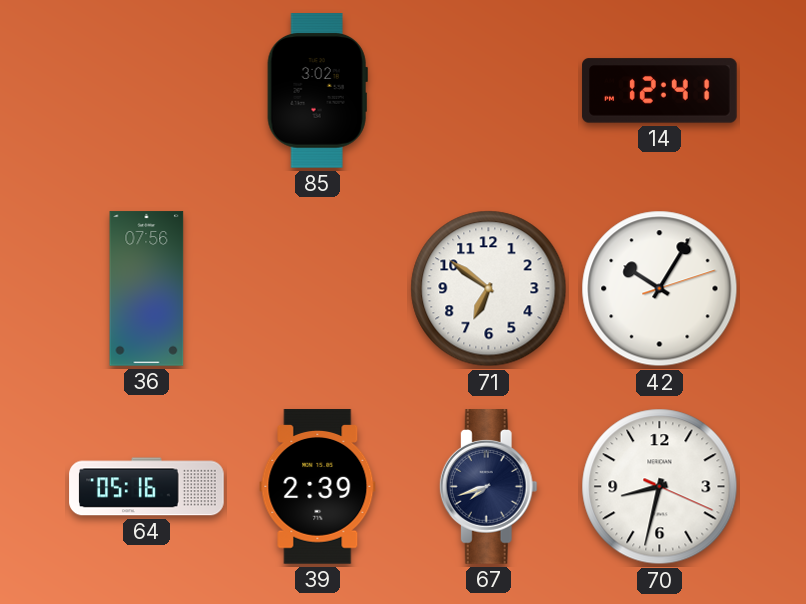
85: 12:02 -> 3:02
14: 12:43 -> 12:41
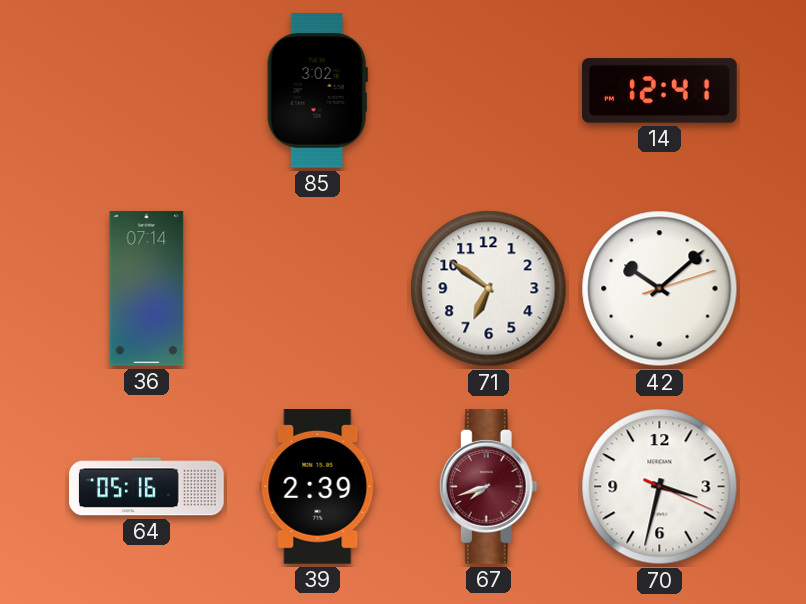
36: 07:56 -> 07:14
42: 10:05 -> 10:08
67 dial: navy -> burgundy
70: 8:32 -> 3:32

Aim of the task:
Turn the rows above into a JSON list of strings, one string per line, with blank lines left out. Leave the pictures out of the answer.

Written answer:
[
  "85: 12:02 -> 3:02",
  "14: 12:43 -> 12:41",
  "36: 07:56 -> 07:14",
  "42: 10:05 -> 10:08",
  "67 dial: navy -> burgundy",
  "70: 8:32 -> 3:32"
]